*Your objective:* Reproduce the records precisely. Omit every picture.

*Record excerpts:*
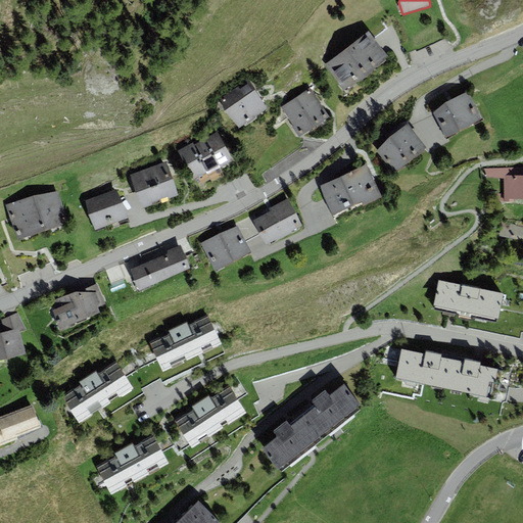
[(325,64),(344,91),(388,59),(369,33),(325,64)]
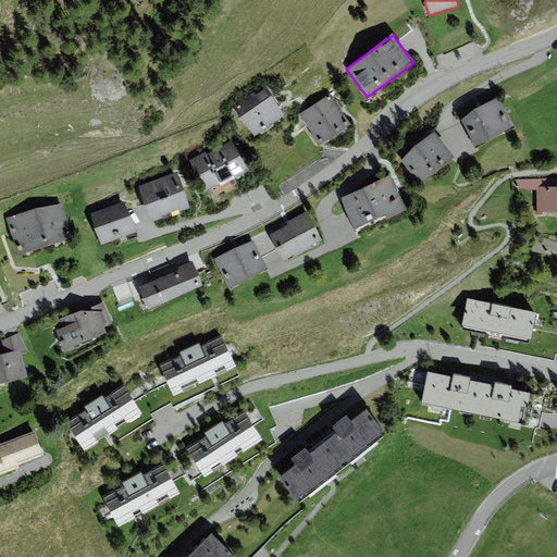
[(263,85),(233,107),(255,137),(285,115),(263,85)]
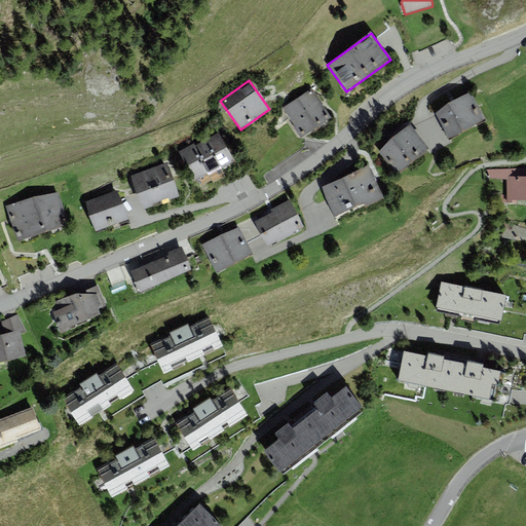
[(312,89),(283,108),(302,138),(331,119),(312,89)]
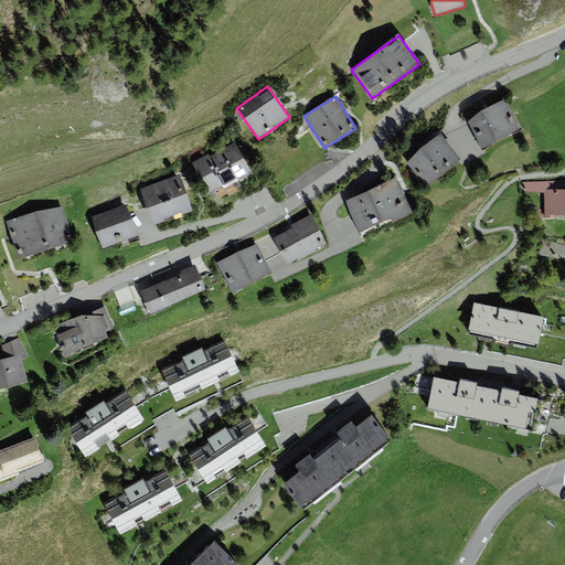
[(482,110),(468,123),(481,149),(522,129),(507,98),(482,110)]
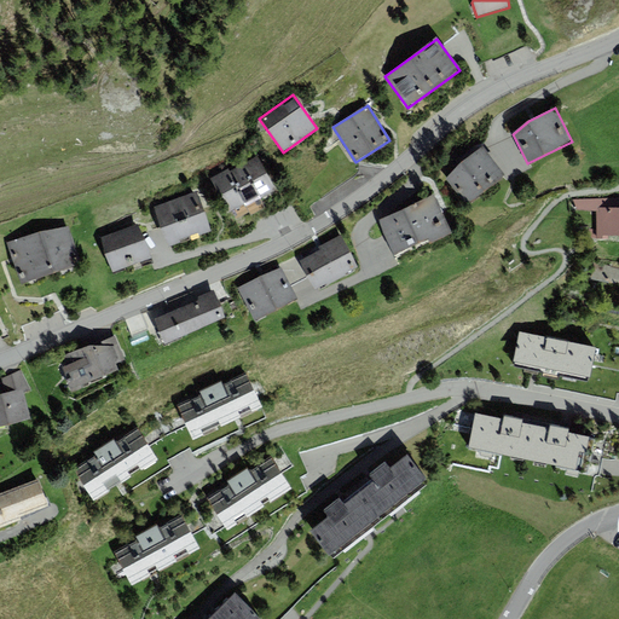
[(482,148),(445,179),(467,206),(505,174),(482,148)]
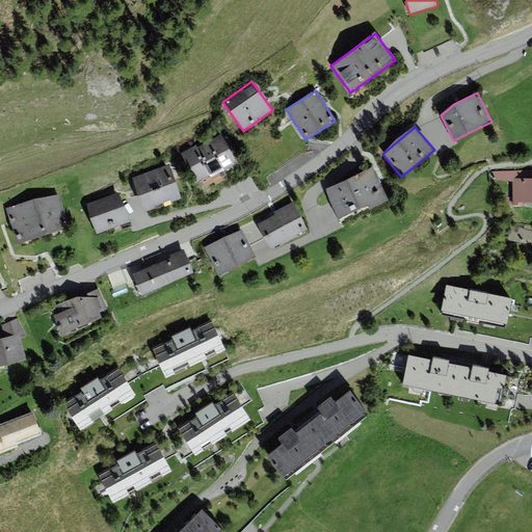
[(209,141),(224,170),(237,164),(221,134),(209,141)]
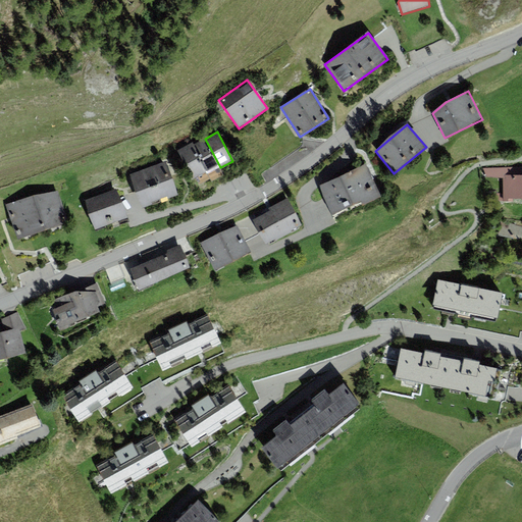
[(193,145),(207,171),(208,173),(220,167),(205,139),(193,145)]
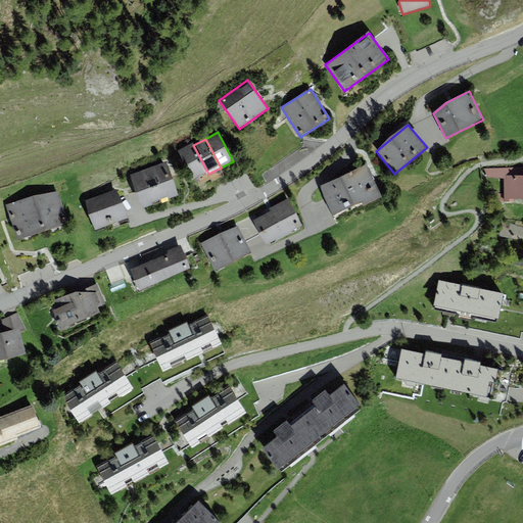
[(207,172),(193,145),(192,143),(178,150),(193,179),(207,172)]
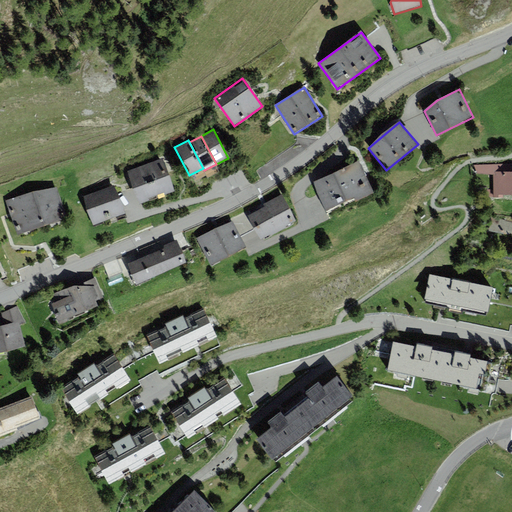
[(162,158),(128,171),(140,205),(175,192),(162,158)]
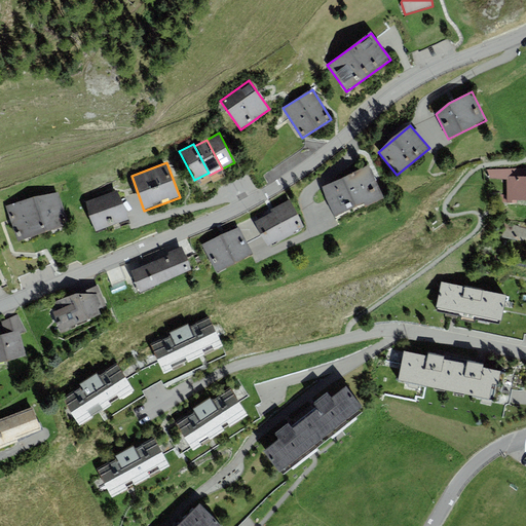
[(369,165),(322,187),(335,216),(364,202),(366,207),(384,198),(369,165)]
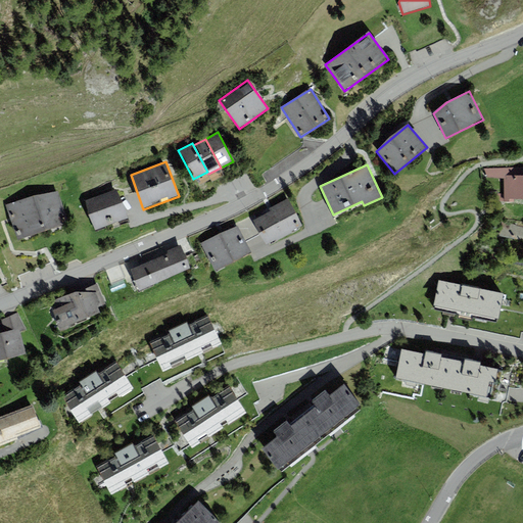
[(522,198),(522,167),(485,169),(485,178),(504,179),(504,194),(497,194),(497,202),(514,202),(514,198),(522,198)]
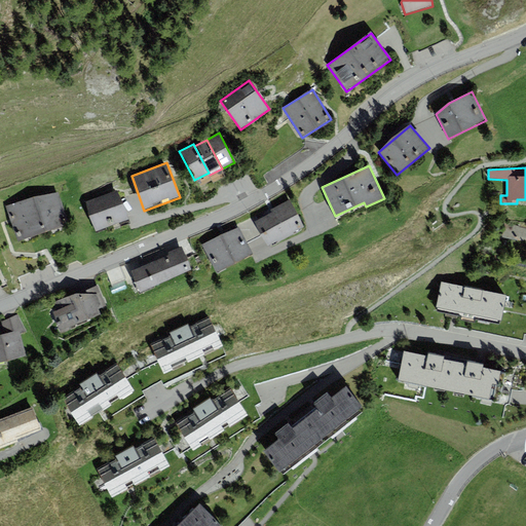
[(118,191),(85,202),(96,231),(128,220),(118,191)]
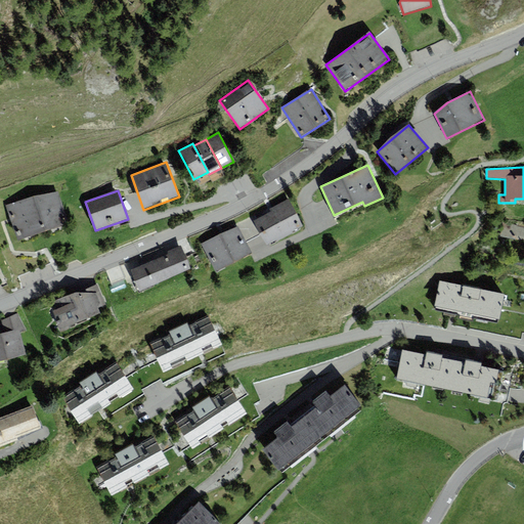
[(34,197),(6,206),(18,239),(69,222),(58,192),(34,197)]
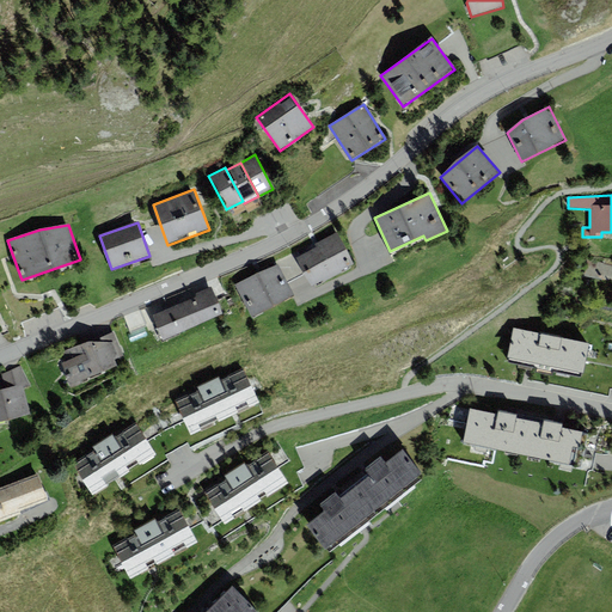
[(317,248),(297,258),(312,287),(354,264),(336,232),(314,244),(317,248)]
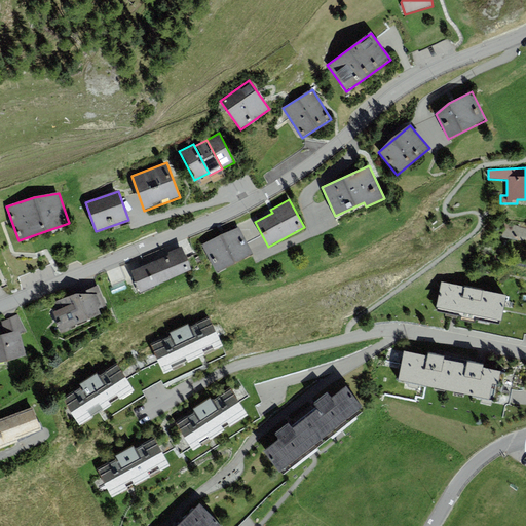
[(525,228),(504,224),(502,237),(525,242),(525,228)]
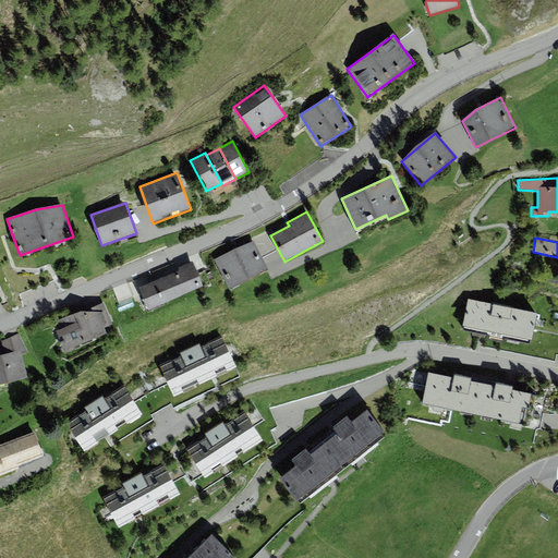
[(253,241),(215,261),(230,290),(268,270),(253,241)]
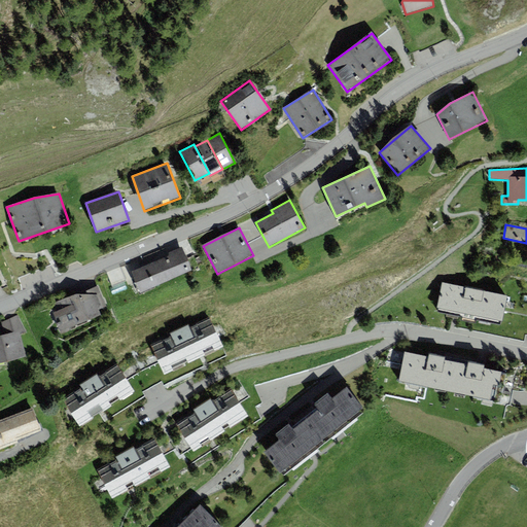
[(131,272),(140,292),(191,271),(182,247),(168,253),(169,256),(131,272)]
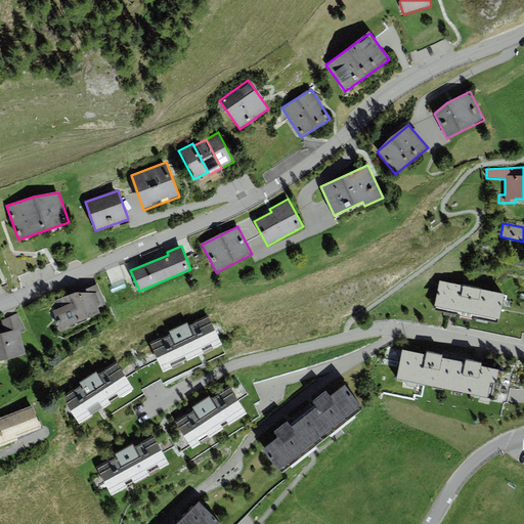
[(504,294),(440,281),(434,310),(497,323),(504,294)]
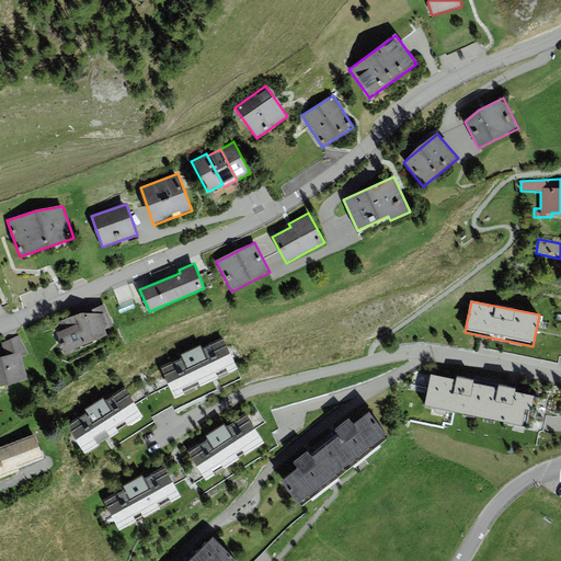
[(103,304),(57,324),(60,332),(57,333),(60,339),(63,338),(65,342),(59,344),(65,355),(107,336),(105,330),(113,325),(103,304)]
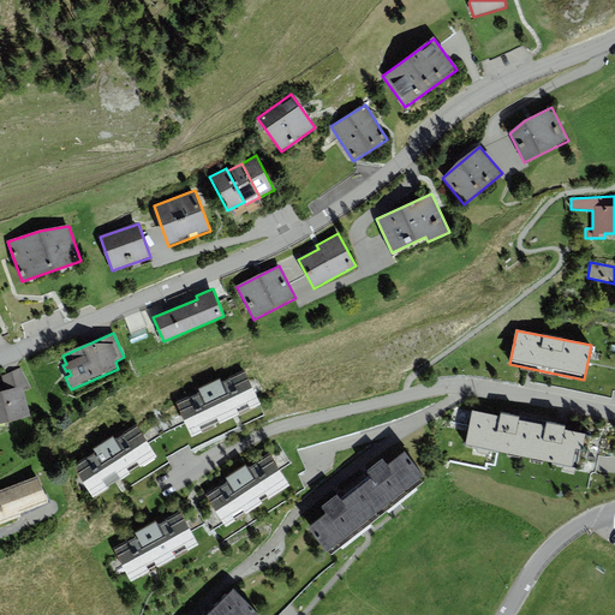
[(5,390),(0,392),(0,424),(31,417),(24,390),(31,387),(21,368),(1,376),(5,390)]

*Written answer:*
[(325,64),(344,91),(388,59),(369,33),(325,64)]
[(263,85),(233,107),(255,137),(285,115),(263,85)]
[(312,89),(283,108),(302,138),(331,119),(312,89)]
[(482,110),(468,123),(481,149),(522,129),(507,98),(482,110)]
[(482,148),(445,179),(467,206),(505,174),(482,148)]
[(209,141),(224,170),(237,164),(221,134),(209,141)]
[(193,145),(207,171),(208,173),(220,167),(205,139),(193,145)]
[(207,172),(193,145),(192,143),(178,150),(193,179),(207,172)]
[(162,158),(128,171),(140,205),(175,192),(162,158)]
[(369,165),(322,187),(335,216),(364,202),(366,207),(384,198),(369,165)]
[(522,198),(522,167),(485,169),(485,178),(504,179),(504,194),(497,194),(497,202),(514,202),(514,198),(522,198)]
[(118,191),(85,202),(96,231),(128,220),(118,191)]
[(34,197),(6,206),(18,239),(69,222),(58,192),(34,197)]
[(317,248),(297,258),(312,287),(354,264),(336,232),(314,244),(317,248)]
[(525,228),(504,224),(502,237),(525,242),(525,228)]
[(253,241),(215,261),(230,290),(268,270),(253,241)]
[(131,272),(140,292),(191,271),(182,247),(168,253),(169,256),(131,272)]
[(504,294),(440,281),(434,310),(497,323),(504,294)]
[(103,304),(57,324),(60,332),(57,333),(60,339),(63,338),(65,342),(59,344),(65,355),(107,336),(105,330),(113,325),(103,304)]
[(5,390),(0,392),(0,424),(31,417),(24,390),(31,387),(21,368),(1,376),(5,390)]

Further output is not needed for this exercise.